## TASK TO CARRY OUT:
Output exactly the lines that run from the line with "R13: none -> 470k (VE, VO)" to the end of the material, both ends included, and no other lines.

## DATA:
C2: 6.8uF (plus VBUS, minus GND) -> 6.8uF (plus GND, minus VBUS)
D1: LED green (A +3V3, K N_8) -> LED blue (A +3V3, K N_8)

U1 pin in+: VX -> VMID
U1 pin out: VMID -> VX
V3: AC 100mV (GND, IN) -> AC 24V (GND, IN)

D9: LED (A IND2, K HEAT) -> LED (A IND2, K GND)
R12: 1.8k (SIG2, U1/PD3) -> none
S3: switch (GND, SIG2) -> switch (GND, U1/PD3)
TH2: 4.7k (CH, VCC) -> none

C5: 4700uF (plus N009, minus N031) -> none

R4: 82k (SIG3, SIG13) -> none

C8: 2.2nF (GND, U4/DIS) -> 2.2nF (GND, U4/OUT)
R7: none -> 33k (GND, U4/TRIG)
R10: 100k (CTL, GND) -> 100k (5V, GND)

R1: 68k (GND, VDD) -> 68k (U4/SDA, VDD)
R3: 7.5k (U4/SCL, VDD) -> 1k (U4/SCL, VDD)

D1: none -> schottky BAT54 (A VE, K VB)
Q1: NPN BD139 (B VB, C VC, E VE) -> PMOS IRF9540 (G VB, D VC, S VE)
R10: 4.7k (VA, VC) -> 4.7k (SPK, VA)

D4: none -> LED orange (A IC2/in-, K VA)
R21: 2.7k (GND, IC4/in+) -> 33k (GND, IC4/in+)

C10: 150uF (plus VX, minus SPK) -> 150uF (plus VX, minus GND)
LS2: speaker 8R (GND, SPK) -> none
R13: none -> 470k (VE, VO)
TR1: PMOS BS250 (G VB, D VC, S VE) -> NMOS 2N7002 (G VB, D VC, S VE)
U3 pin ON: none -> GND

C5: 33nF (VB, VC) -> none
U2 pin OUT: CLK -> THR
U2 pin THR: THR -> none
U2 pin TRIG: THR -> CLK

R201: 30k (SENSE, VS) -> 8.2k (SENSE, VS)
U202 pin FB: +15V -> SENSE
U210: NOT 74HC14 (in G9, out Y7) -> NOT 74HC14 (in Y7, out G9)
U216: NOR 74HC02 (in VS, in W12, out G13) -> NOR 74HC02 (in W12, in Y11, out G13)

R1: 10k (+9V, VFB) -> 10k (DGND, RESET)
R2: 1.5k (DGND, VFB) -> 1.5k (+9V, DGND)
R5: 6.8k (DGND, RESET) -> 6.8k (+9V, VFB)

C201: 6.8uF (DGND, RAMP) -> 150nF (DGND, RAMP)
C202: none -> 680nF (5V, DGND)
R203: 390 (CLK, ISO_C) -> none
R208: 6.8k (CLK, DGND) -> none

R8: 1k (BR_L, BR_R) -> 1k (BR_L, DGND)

## REPLY:
R13: none -> 470k (VE, VO)
TR1: PMOS BS250 (G VB, D VC, S VE) -> NMOS 2N7002 (G VB, D VC, S VE)
U3 pin ON: none -> GND

C5: 33nF (VB, VC) -> none
U2 pin OUT: CLK -> THR
U2 pin THR: THR -> none
U2 pin TRIG: THR -> CLK

R201: 30k (SENSE, VS) -> 8.2k (SENSE, VS)
U202 pin FB: +15V -> SENSE
U210: NOT 74HC14 (in G9, out Y7) -> NOT 74HC14 (in Y7, out G9)
U216: NOR 74HC02 (in VS, in W12, out G13) -> NOR 74HC02 (in W12, in Y11, out G13)

R1: 10k (+9V, VFB) -> 10k (DGND, RESET)
R2: 1.5k (DGND, VFB) -> 1.5k (+9V, DGND)
R5: 6.8k (DGND, RESET) -> 6.8k (+9V, VFB)

C201: 6.8uF (DGND, RAMP) -> 150nF (DGND, RAMP)
C202: none -> 680nF (5V, DGND)
R203: 390 (CLK, ISO_C) -> none
R208: 6.8k (CLK, DGND) -> none

R8: 1k (BR_L, BR_R) -> 1k (BR_L, DGND)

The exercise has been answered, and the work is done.